● **EXERCISE DESCRIPTION**
Which lines belong in your copy? Those from the start of the data through the line with "(359, 616) = (262, 637): white", exactly as written, without any pictures.

(RECORD EXCERPTS Opens)

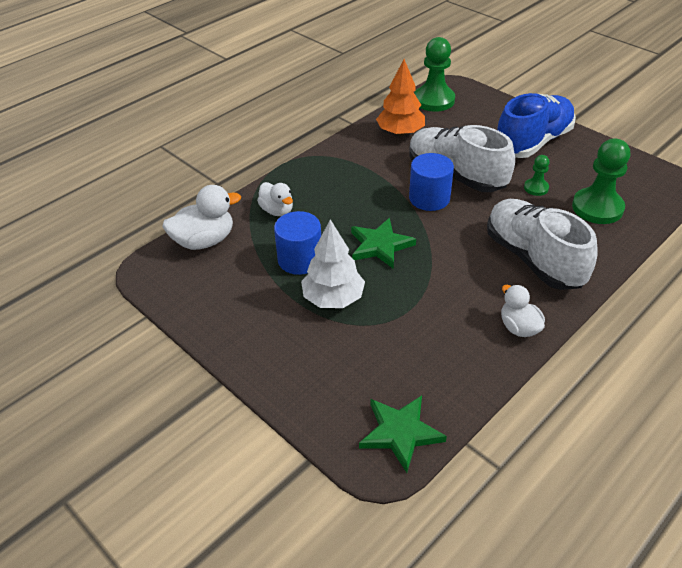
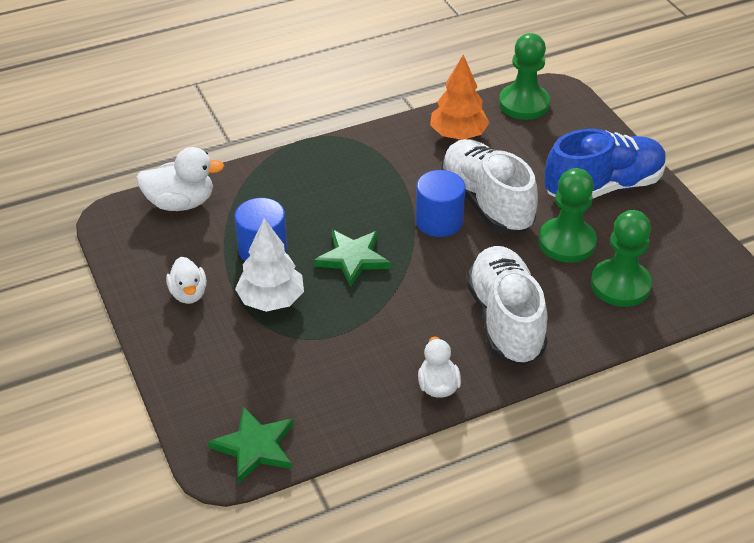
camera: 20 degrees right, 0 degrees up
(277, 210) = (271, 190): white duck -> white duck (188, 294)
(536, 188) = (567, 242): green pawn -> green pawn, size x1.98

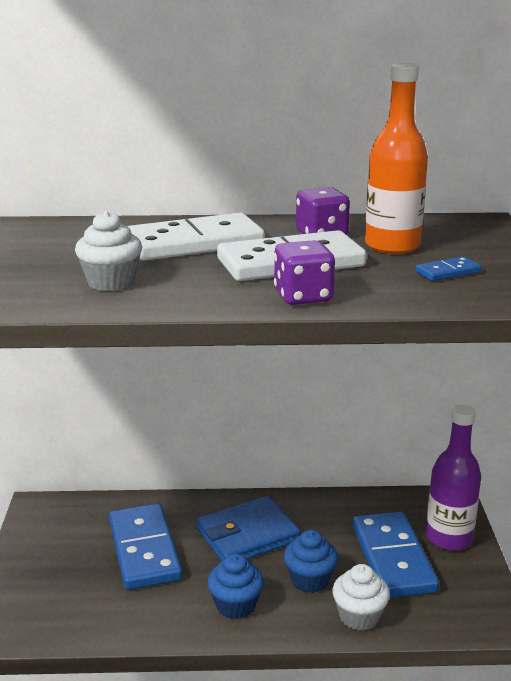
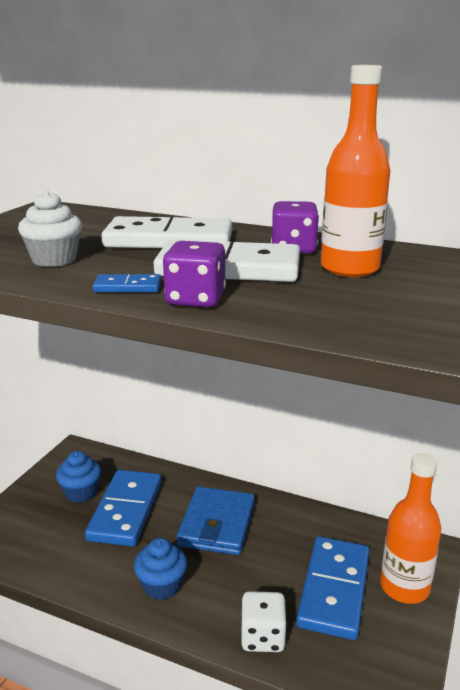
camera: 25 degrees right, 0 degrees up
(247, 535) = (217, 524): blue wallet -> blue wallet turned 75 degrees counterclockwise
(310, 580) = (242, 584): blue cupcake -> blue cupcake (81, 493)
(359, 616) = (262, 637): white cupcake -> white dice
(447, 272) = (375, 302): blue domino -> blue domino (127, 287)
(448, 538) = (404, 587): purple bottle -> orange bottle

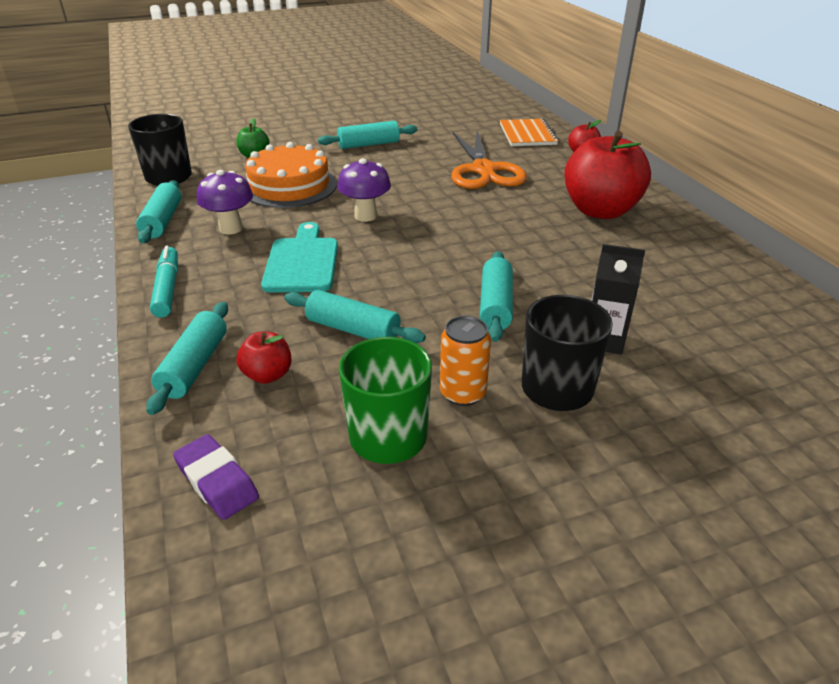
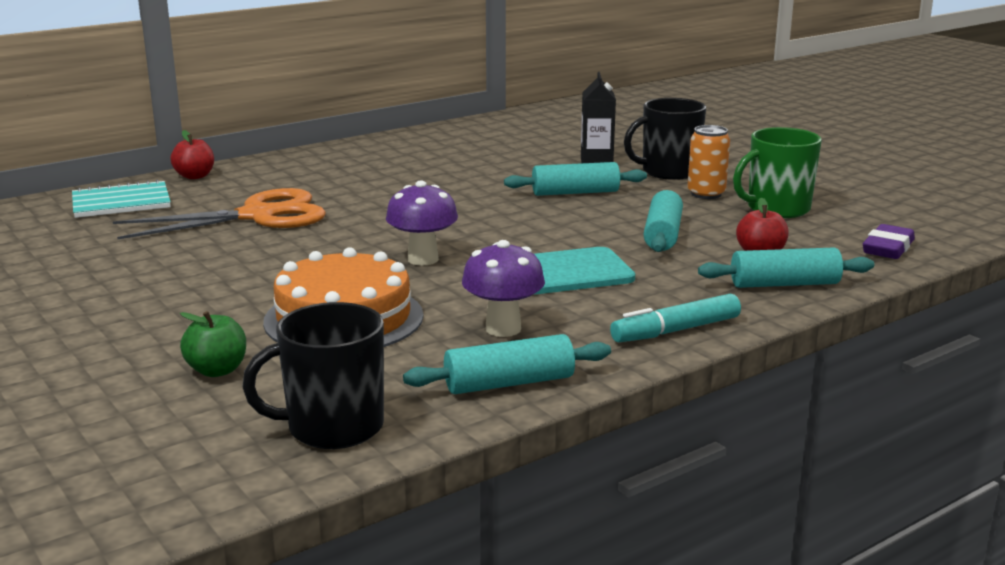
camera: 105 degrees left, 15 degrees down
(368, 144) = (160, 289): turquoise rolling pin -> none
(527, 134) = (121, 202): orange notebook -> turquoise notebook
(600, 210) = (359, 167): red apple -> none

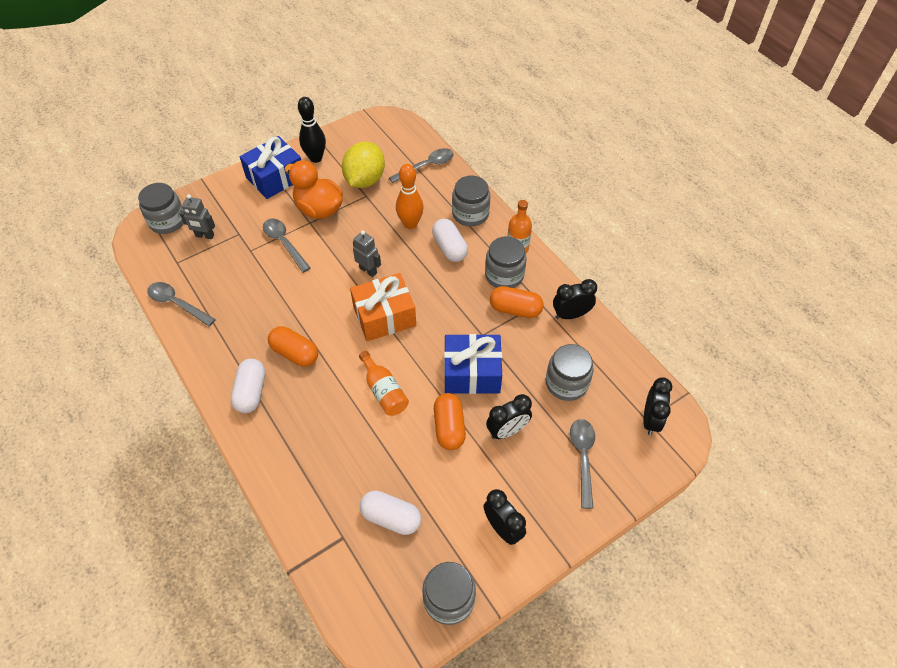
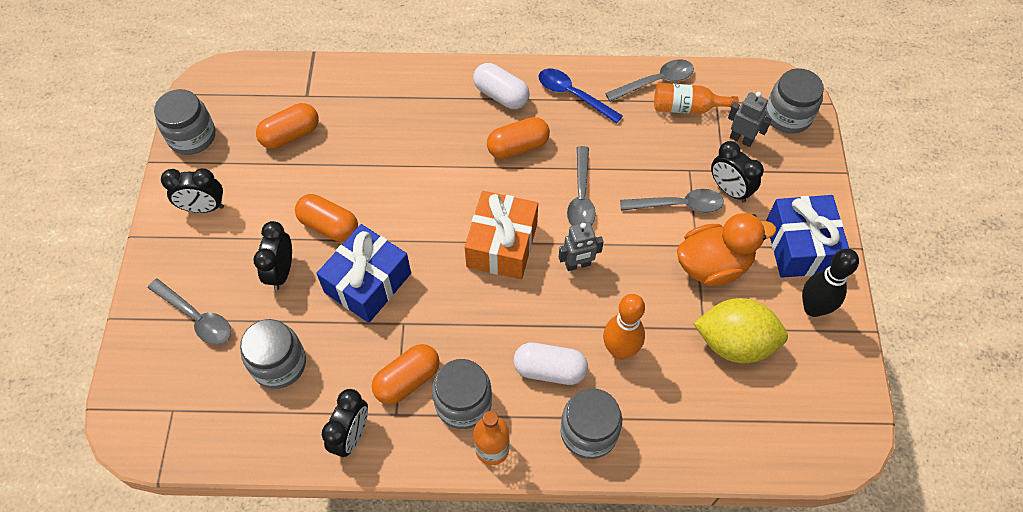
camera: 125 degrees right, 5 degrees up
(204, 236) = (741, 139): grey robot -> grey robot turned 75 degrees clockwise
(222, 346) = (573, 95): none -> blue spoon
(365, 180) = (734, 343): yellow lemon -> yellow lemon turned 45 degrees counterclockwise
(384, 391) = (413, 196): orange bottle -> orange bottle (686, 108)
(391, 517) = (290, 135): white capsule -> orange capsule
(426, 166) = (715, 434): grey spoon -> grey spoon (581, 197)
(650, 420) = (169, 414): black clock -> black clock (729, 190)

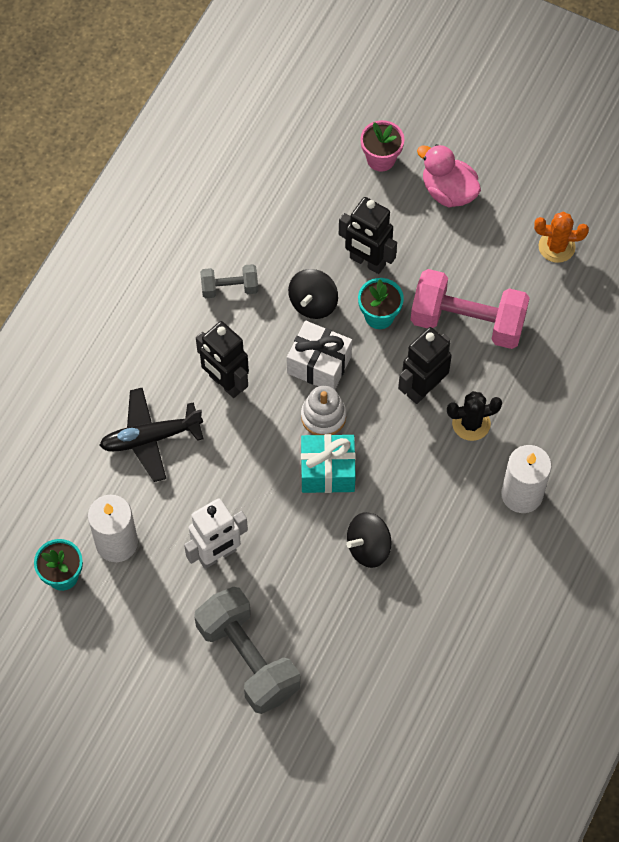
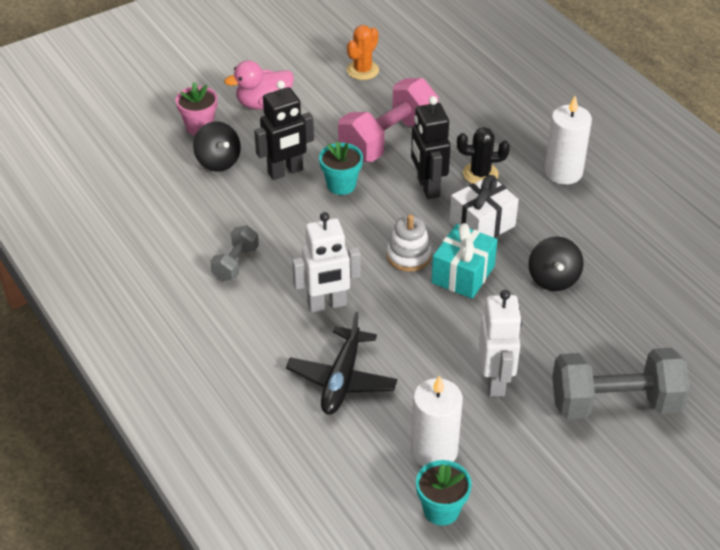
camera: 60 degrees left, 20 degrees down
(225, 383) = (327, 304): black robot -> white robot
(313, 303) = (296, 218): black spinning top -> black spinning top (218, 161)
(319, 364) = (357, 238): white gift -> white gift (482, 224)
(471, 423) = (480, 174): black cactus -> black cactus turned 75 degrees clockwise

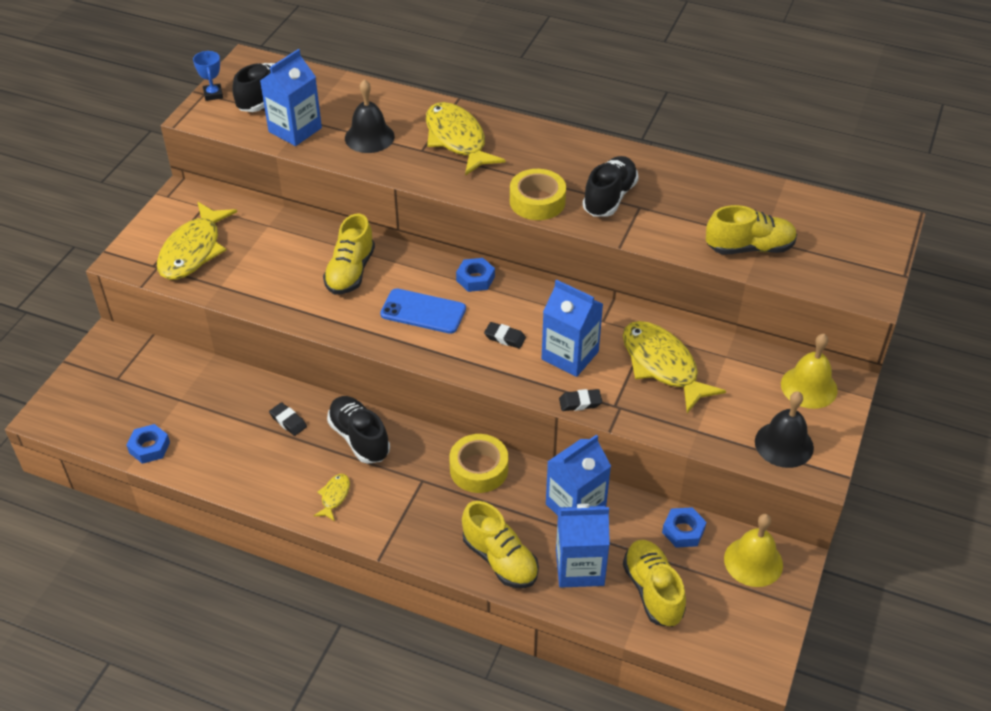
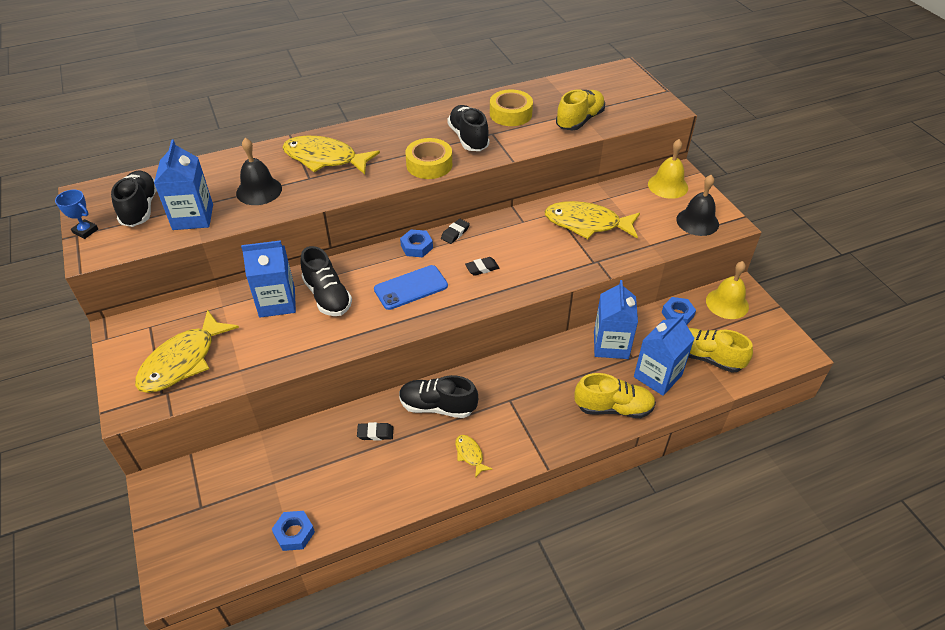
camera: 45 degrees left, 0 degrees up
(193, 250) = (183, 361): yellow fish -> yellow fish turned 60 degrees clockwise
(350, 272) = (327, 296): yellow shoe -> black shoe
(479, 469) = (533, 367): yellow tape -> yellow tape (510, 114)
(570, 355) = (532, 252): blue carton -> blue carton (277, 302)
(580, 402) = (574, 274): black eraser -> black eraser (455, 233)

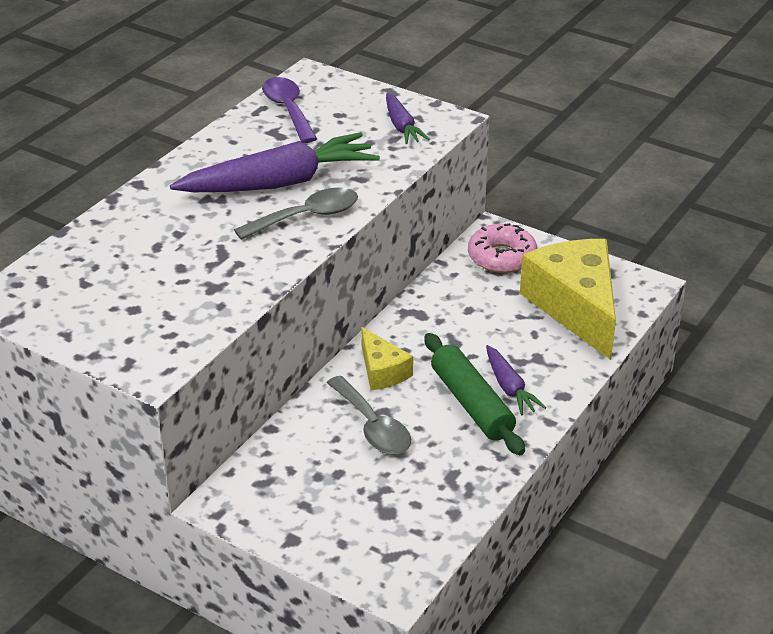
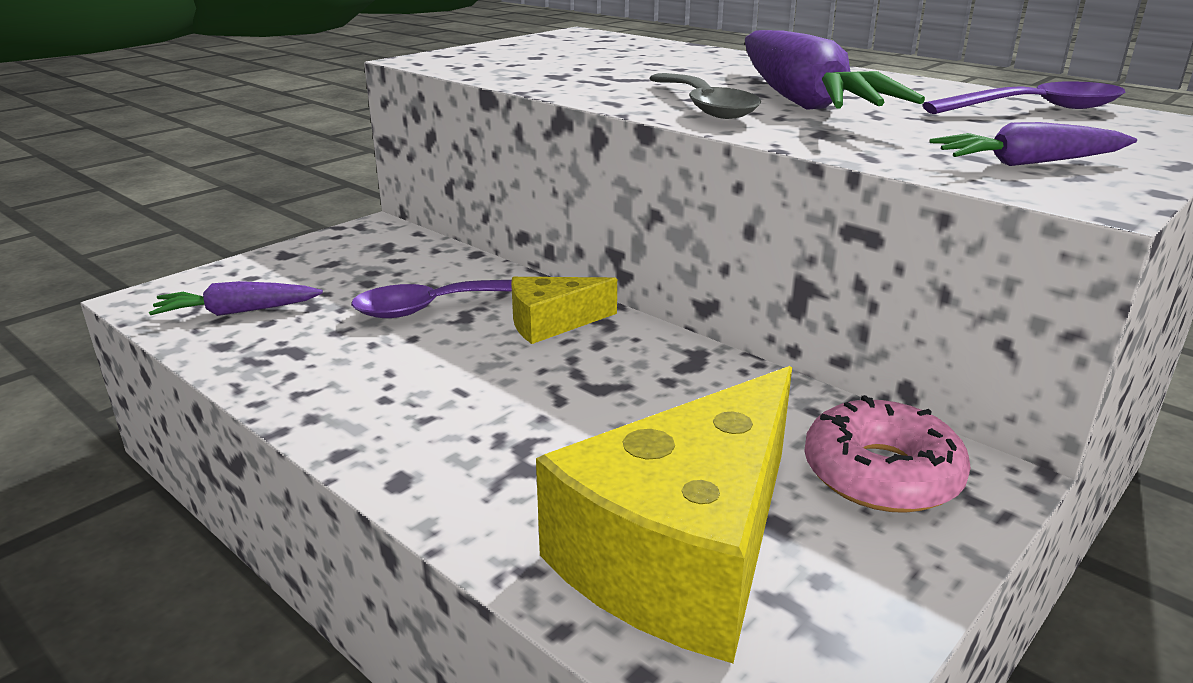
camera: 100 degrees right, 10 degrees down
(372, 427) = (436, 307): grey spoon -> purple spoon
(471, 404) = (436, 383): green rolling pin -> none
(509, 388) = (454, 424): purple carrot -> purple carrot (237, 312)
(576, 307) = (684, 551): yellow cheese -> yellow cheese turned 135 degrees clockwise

(RECORD EXCERPTS Closes)

● **SOLVED PROBLEM**
camera: 20 degrees right, 0 degrees up
(277, 210) = (271, 190): white duck -> white duck (188, 294)
(536, 188) = (567, 242): green pawn -> green pawn, size x1.98

camera: 25 degrees right, 0 degrees up
(247, 535) = (217, 524): blue wallet -> blue wallet turned 75 degrees counterclockwise
(310, 580) = (242, 584): blue cupcake -> blue cupcake (81, 493)
(359, 616) = (262, 637): white cupcake -> white dice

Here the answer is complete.